* What you should do
Only the lines from the one containing "cyan trapezoid: (127, 99)" through the last line of the data below belong in your answer, copied exactly and without pictures.

(Colored shape tracking data)
********

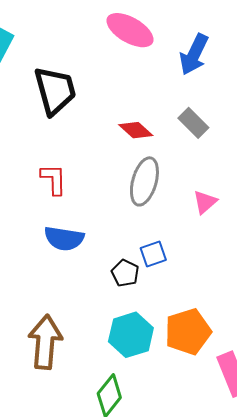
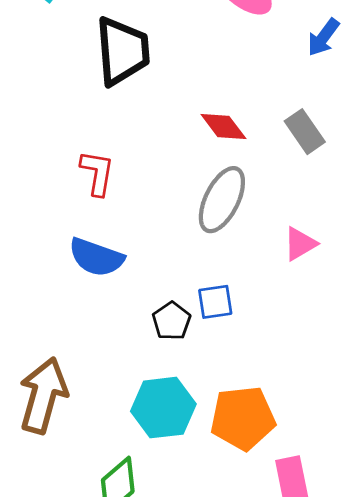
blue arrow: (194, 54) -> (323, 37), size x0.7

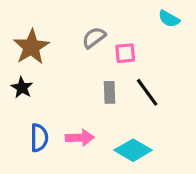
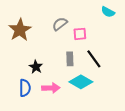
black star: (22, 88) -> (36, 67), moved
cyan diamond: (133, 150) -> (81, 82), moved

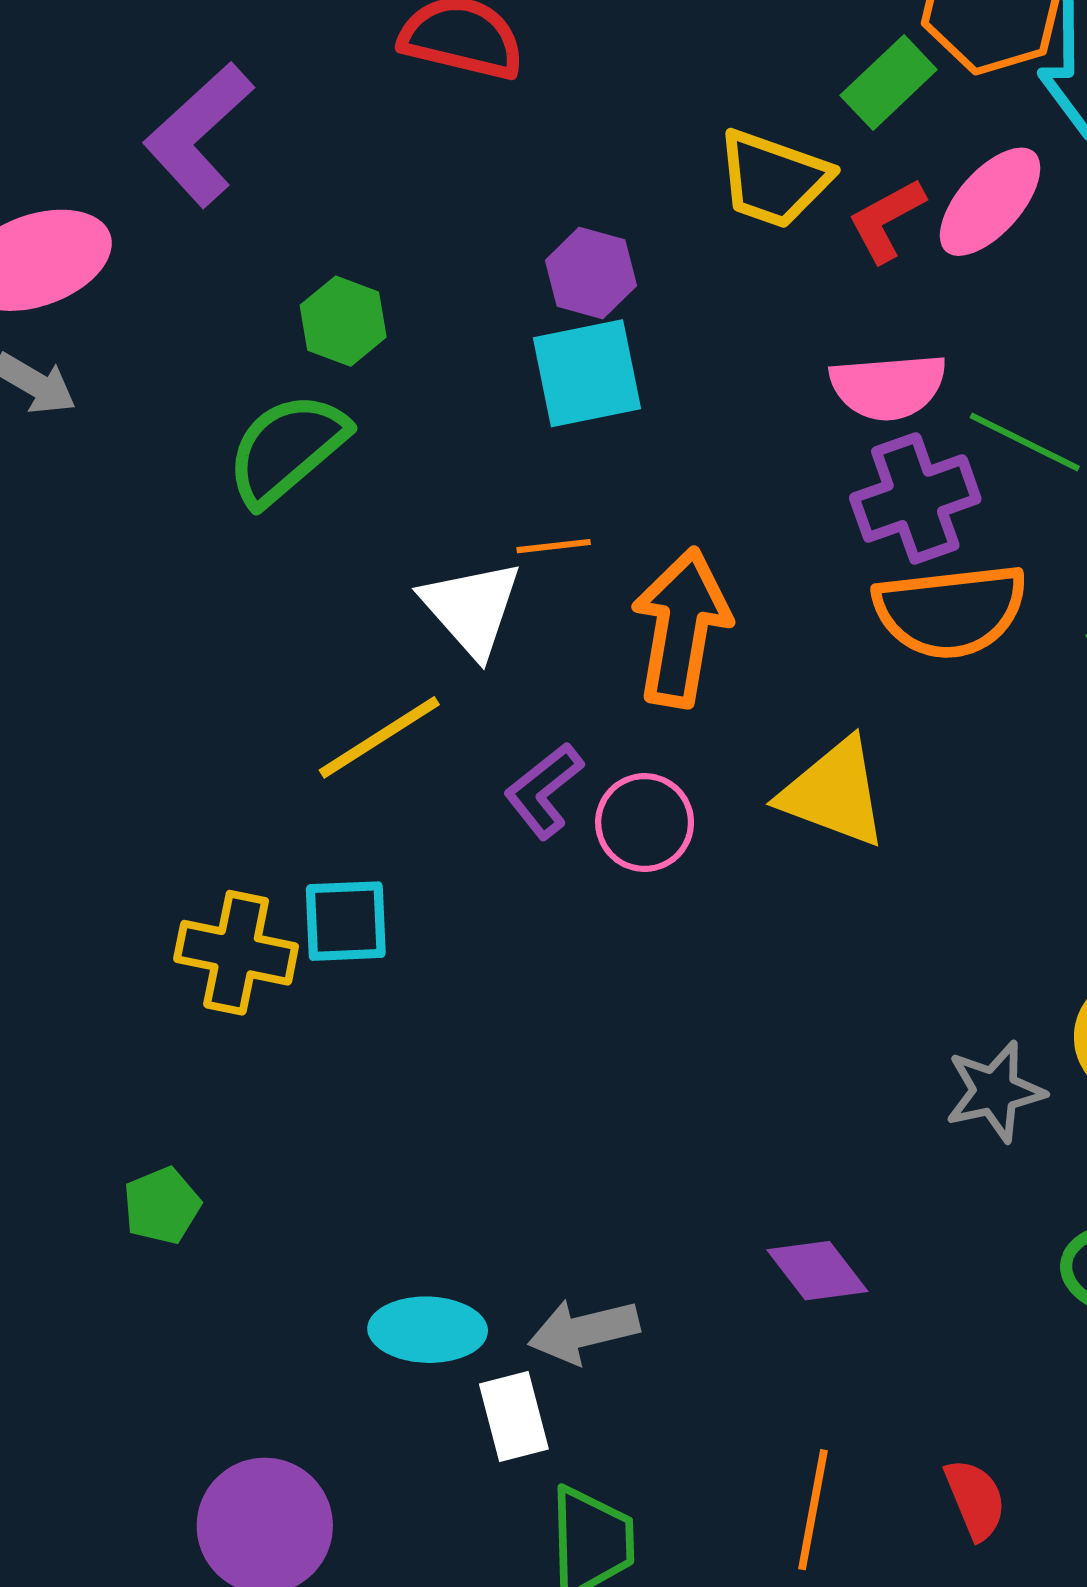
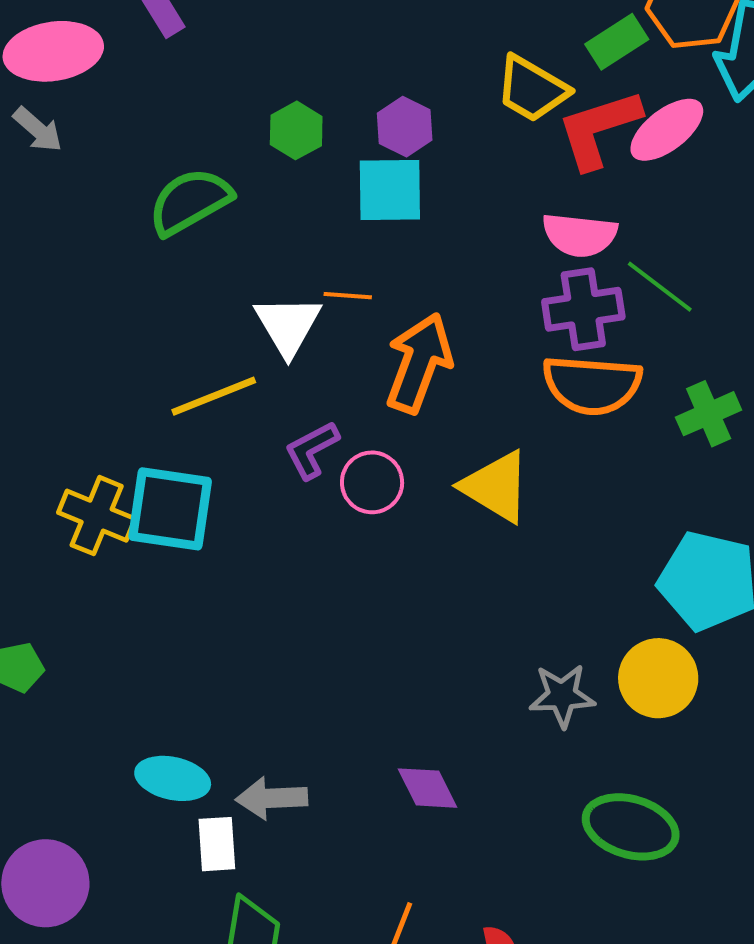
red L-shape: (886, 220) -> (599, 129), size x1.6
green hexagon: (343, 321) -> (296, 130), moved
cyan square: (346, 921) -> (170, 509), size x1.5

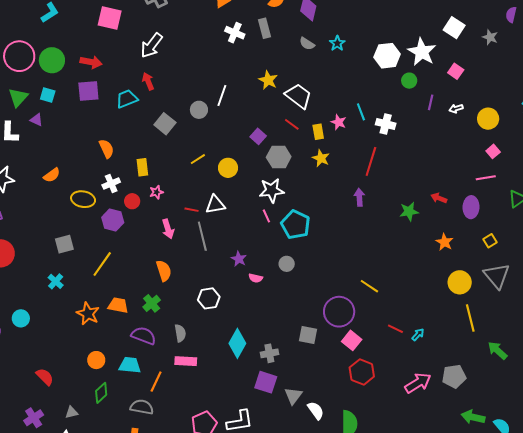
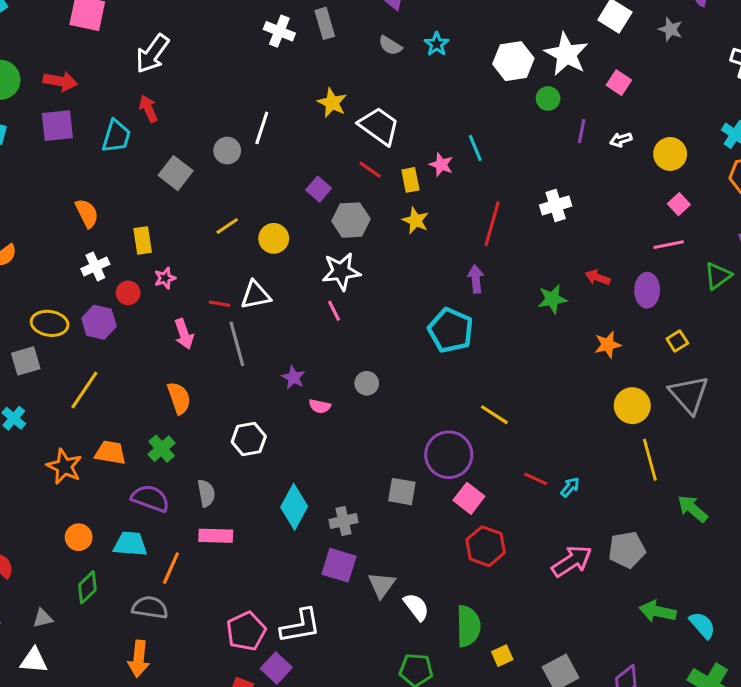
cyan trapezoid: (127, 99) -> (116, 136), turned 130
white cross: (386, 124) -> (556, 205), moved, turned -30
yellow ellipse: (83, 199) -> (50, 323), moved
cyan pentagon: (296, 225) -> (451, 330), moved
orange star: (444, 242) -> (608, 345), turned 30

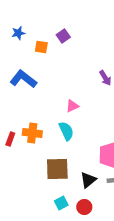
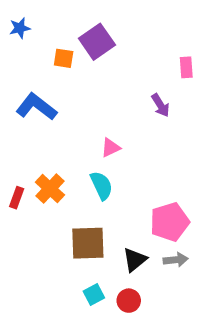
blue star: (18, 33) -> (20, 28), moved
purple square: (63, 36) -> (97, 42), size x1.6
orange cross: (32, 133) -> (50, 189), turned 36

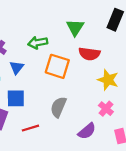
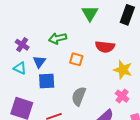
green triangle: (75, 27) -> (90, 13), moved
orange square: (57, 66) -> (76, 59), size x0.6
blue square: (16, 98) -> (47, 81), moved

********

* Answer section
cyan trapezoid: (127, 99) -> (116, 136), turned 130
white cross: (386, 124) -> (556, 205), moved, turned -30
yellow ellipse: (83, 199) -> (50, 323), moved
cyan pentagon: (296, 225) -> (451, 330), moved
orange star: (444, 242) -> (608, 345), turned 30

blue star: (18, 33) -> (20, 28), moved
purple square: (63, 36) -> (97, 42), size x1.6
orange cross: (32, 133) -> (50, 189), turned 36

green triangle: (75, 27) -> (90, 13), moved
orange square: (57, 66) -> (76, 59), size x0.6
blue square: (16, 98) -> (47, 81), moved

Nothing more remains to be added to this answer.